▶ EXERCISE MATERIALS:
****

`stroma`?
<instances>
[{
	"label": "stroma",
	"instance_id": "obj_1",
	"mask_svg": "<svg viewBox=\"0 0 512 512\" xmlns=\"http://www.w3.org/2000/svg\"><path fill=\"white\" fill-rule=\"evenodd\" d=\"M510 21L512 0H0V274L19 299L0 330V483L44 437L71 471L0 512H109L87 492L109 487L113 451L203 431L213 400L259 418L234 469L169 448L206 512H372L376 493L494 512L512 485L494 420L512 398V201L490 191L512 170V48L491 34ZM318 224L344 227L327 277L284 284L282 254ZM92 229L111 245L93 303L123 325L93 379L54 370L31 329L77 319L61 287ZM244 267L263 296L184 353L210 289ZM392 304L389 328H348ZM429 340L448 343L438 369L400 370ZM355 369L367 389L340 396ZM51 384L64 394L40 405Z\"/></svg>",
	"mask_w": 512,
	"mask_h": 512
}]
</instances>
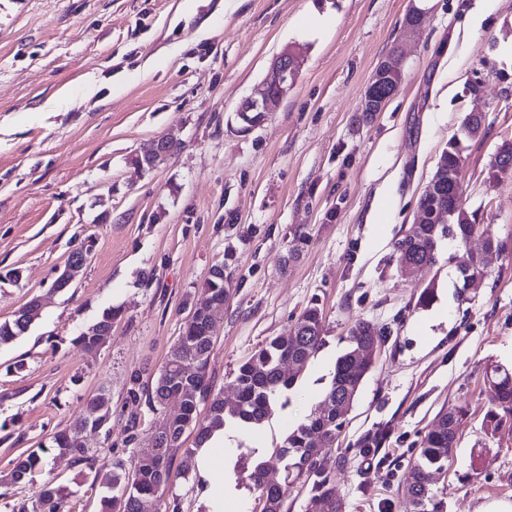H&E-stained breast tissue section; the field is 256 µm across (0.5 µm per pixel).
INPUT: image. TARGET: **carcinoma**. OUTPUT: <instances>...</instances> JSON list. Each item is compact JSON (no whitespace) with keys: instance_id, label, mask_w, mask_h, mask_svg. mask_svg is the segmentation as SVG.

****

Transcribe all the records above word for word, without their images.

`stroma`?
<instances>
[{
	"label": "stroma",
	"instance_id": "obj_1",
	"mask_svg": "<svg viewBox=\"0 0 512 512\" xmlns=\"http://www.w3.org/2000/svg\"><path fill=\"white\" fill-rule=\"evenodd\" d=\"M510 21L512 0H0V274L19 299L0 330V483L44 437L71 471L0 512H109L87 492L109 487L113 451L203 431L213 400L259 418L234 469L169 448L206 512H372L376 493L494 512L512 485L494 420L512 398V201L490 191L512 170V48L491 34ZM318 224L344 227L327 277L284 284L282 254ZM92 229L111 245L93 303L123 325L93 379L54 370L31 329L77 319L61 287ZM244 267L263 296L184 353L210 289ZM392 304L389 328H348ZM429 340L448 343L438 369L400 370ZM355 369L367 389L340 396ZM51 384L64 394L40 405Z\"/></svg>",
	"mask_w": 512,
	"mask_h": 512
}]
</instances>
H&E-stained breast tissue section; the field is 256 µm across (0.5 µm per pixel).
INPUT: image. TARGET: **carcinoma**. OUTPUT: <instances>...</instances> JSON list. Each item is compact JSON (no whitespace) with keys: instance_id, label, mask_w, mask_h, mask_svg. mask_svg is the segmentation as SVG.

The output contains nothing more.